[Scene images with change listings]
=== Section Start ===

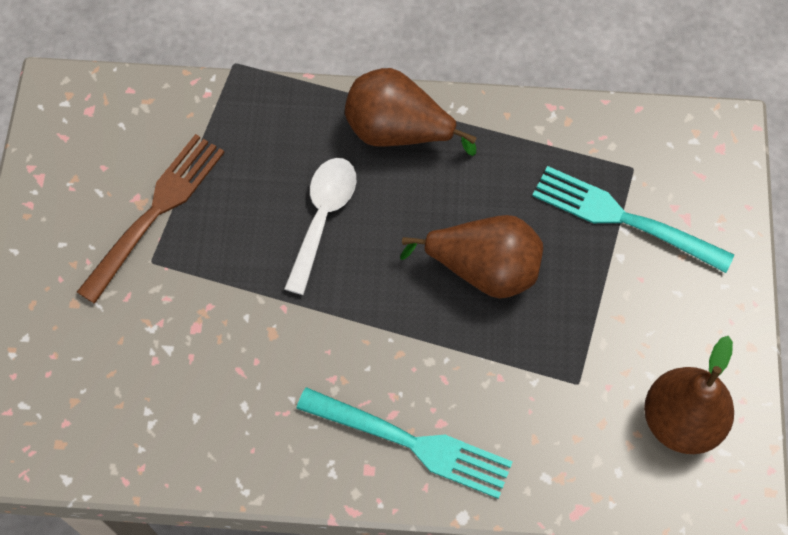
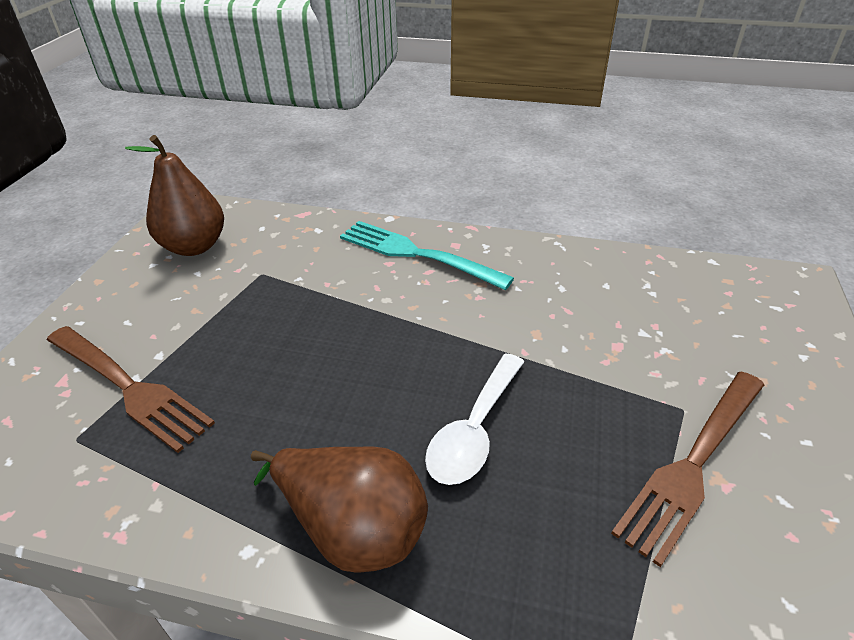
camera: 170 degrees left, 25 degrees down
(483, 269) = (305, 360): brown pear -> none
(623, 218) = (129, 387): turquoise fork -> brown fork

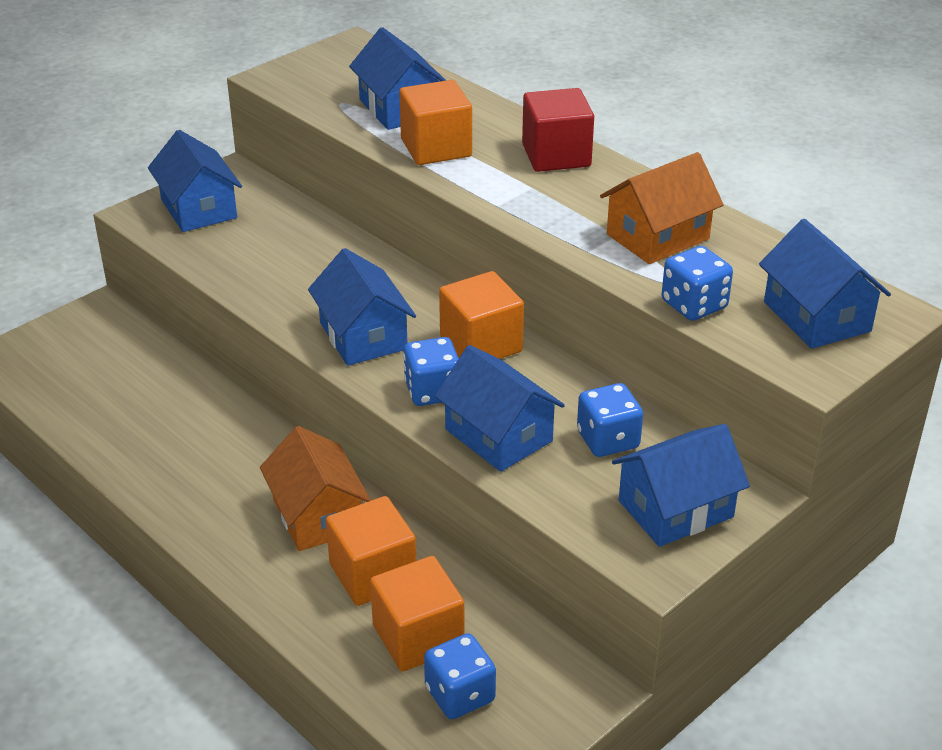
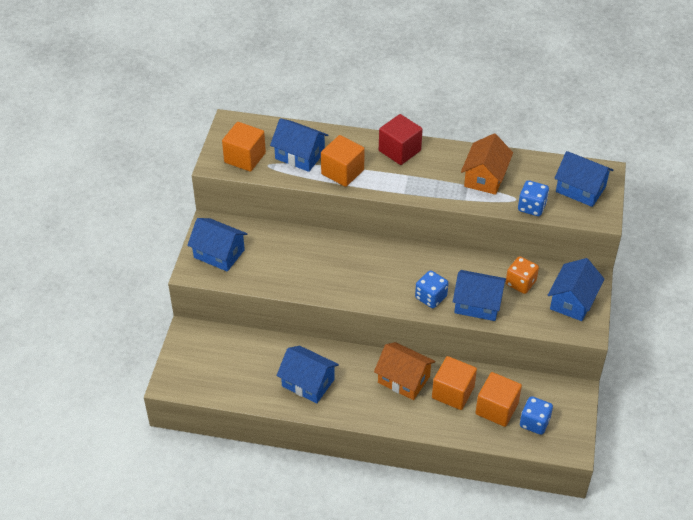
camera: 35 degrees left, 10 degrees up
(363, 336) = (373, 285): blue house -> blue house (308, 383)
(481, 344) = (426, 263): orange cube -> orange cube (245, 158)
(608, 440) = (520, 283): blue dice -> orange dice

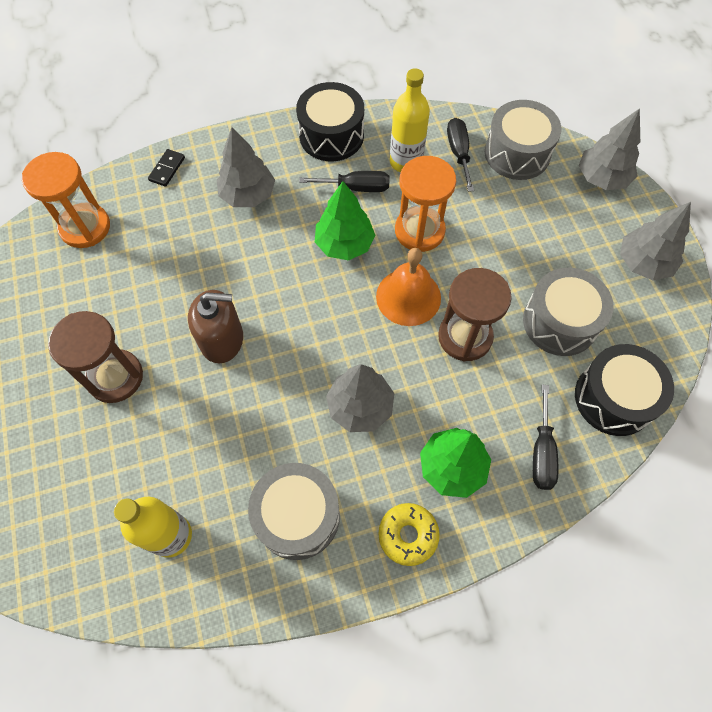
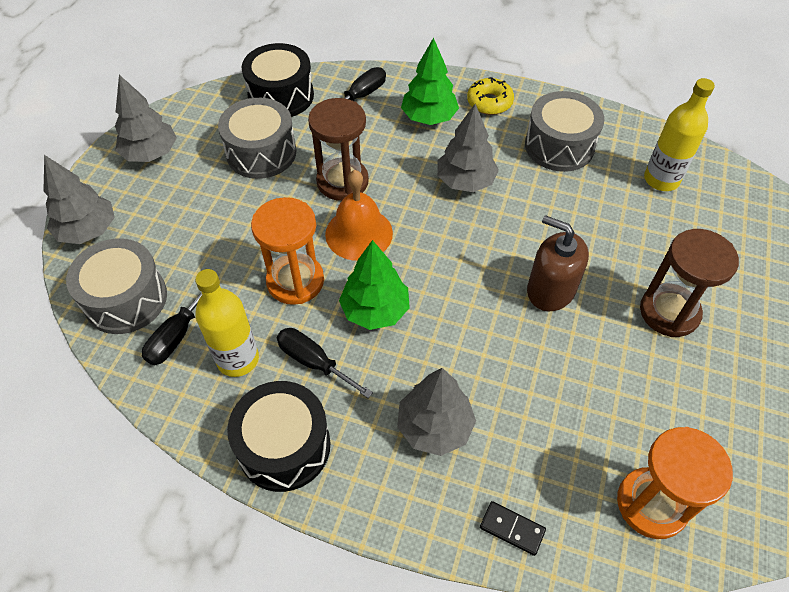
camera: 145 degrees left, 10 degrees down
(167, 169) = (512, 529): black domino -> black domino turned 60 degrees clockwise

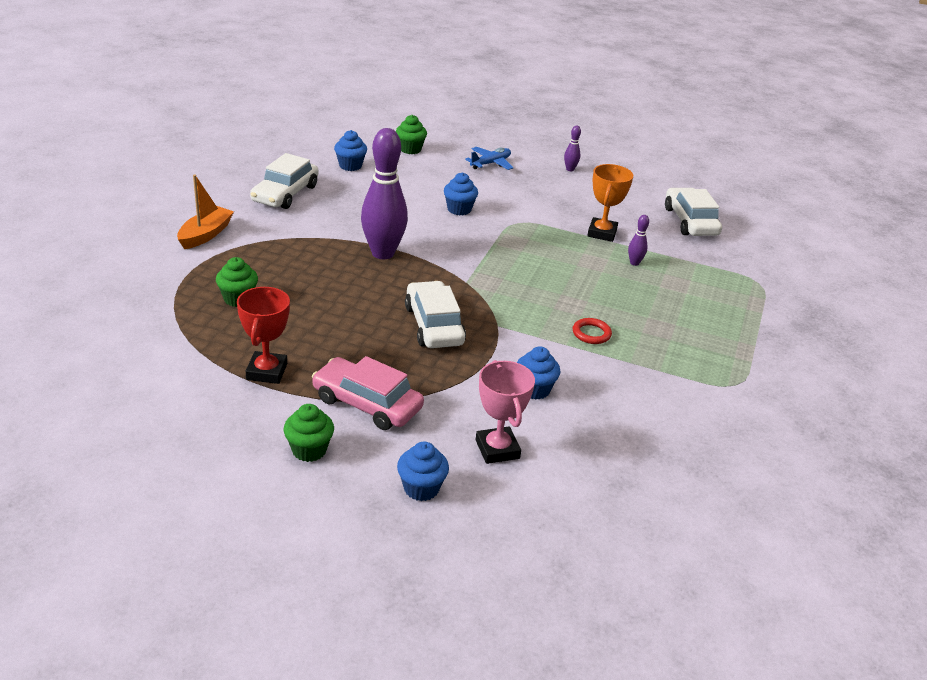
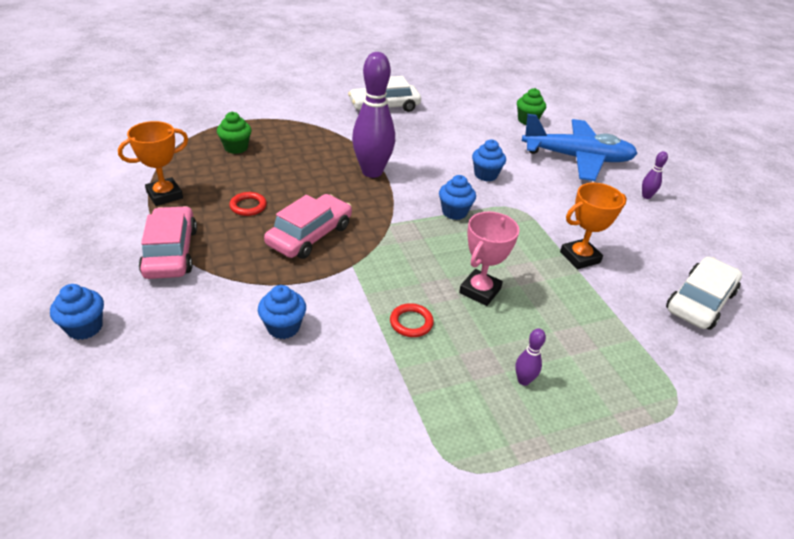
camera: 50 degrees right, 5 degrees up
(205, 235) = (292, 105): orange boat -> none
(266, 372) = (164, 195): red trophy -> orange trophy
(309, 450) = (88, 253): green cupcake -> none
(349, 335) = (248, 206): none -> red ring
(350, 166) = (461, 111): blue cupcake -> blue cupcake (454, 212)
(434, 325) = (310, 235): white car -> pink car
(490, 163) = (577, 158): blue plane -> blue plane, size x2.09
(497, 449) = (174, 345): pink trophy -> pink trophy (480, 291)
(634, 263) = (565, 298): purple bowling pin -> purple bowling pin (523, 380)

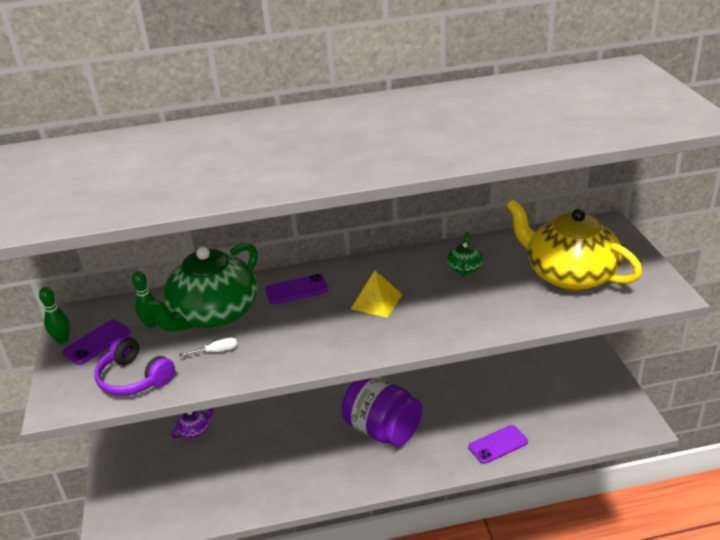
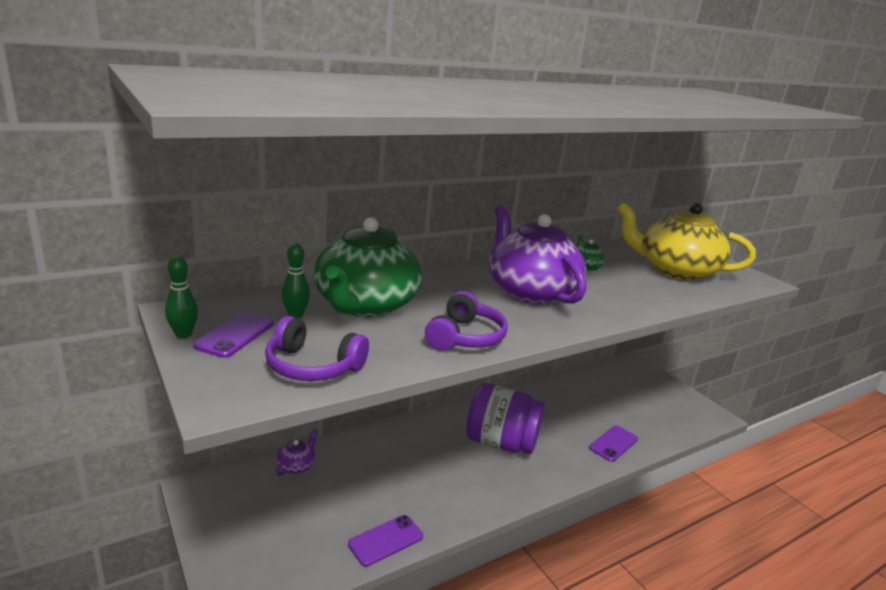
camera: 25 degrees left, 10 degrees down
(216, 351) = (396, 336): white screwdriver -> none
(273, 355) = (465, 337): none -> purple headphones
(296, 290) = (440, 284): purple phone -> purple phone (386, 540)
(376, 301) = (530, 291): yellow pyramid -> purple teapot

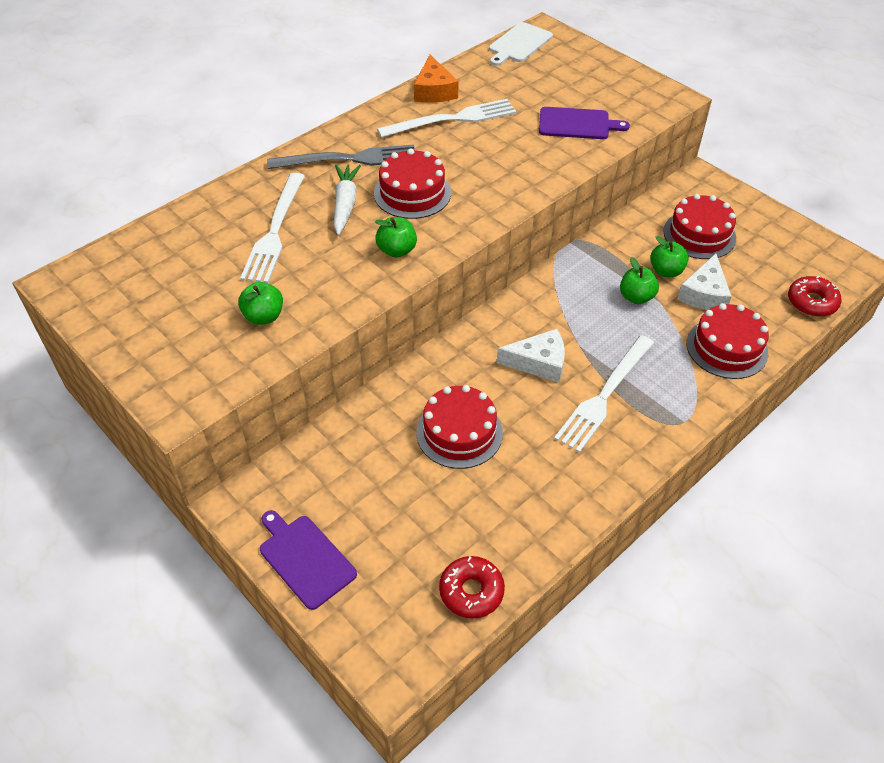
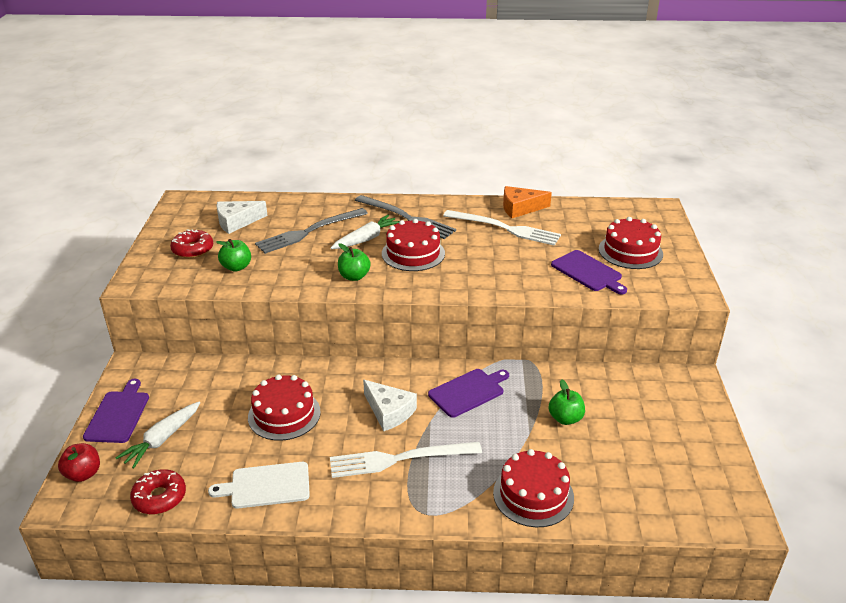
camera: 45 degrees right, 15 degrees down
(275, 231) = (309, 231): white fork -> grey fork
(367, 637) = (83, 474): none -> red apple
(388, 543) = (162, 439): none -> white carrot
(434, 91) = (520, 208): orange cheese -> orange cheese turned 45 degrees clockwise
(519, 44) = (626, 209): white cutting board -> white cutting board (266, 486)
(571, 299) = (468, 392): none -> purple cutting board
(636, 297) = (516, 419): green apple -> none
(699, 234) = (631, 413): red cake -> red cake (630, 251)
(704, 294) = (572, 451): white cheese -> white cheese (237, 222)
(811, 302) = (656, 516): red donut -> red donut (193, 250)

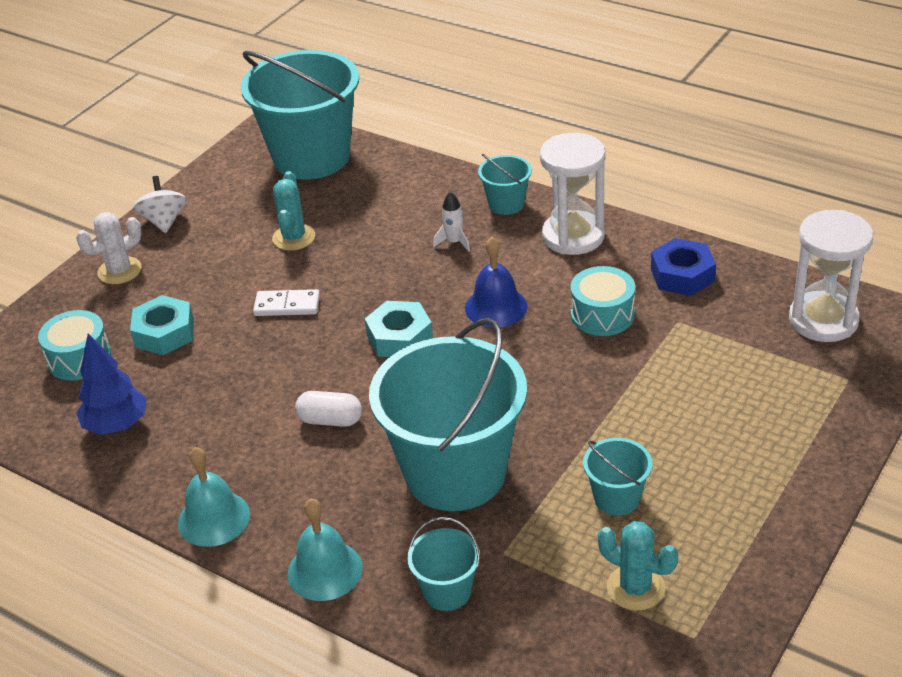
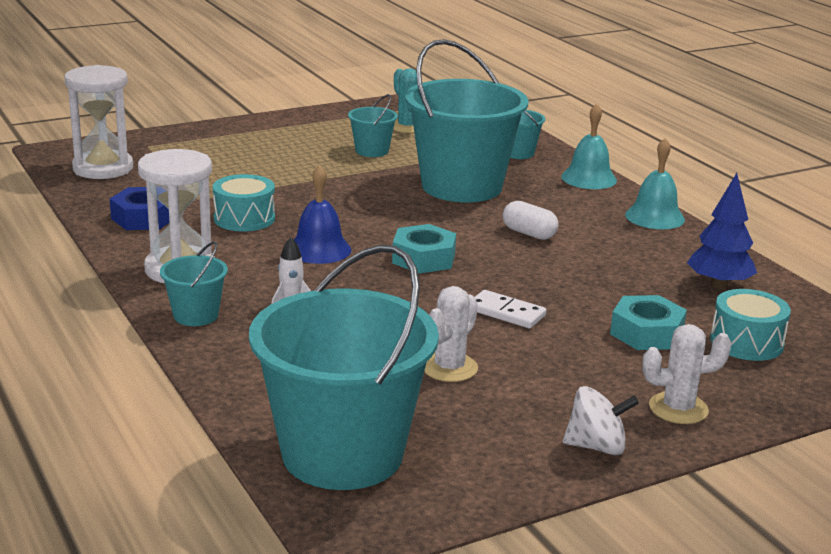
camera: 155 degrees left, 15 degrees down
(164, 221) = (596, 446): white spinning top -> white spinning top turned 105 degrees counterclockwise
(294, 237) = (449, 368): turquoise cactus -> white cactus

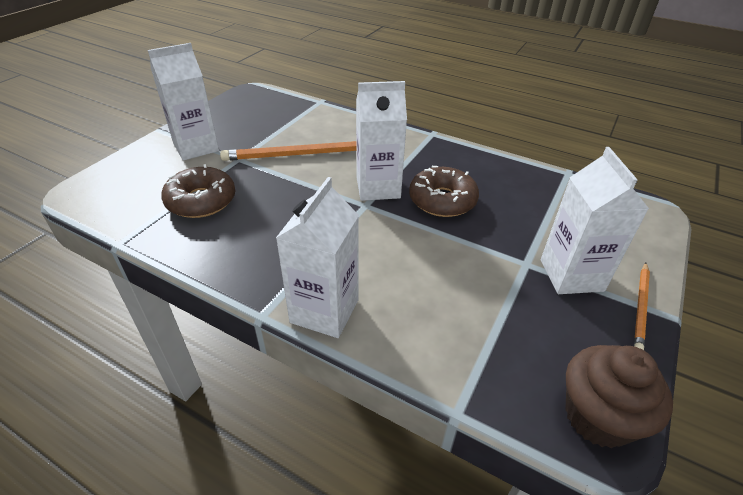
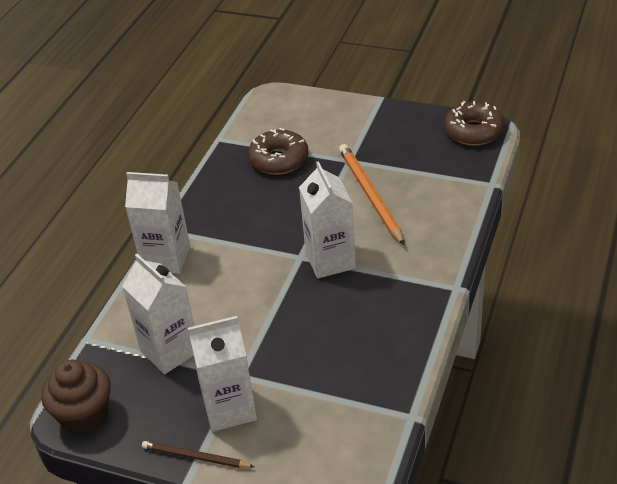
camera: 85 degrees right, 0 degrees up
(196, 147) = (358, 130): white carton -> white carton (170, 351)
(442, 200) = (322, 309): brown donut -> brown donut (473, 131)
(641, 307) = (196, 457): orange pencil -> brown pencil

=== Section End ===

| TASK |
Reproduce each line of the records in which "right" appears.

| SOLUTION FOR THIS EXERCISE |
camera: 50 degrees right, 5 degrees up
camera: 45 degrees right, 15 degrees down
camera: 85 degrees right, 0 degrees up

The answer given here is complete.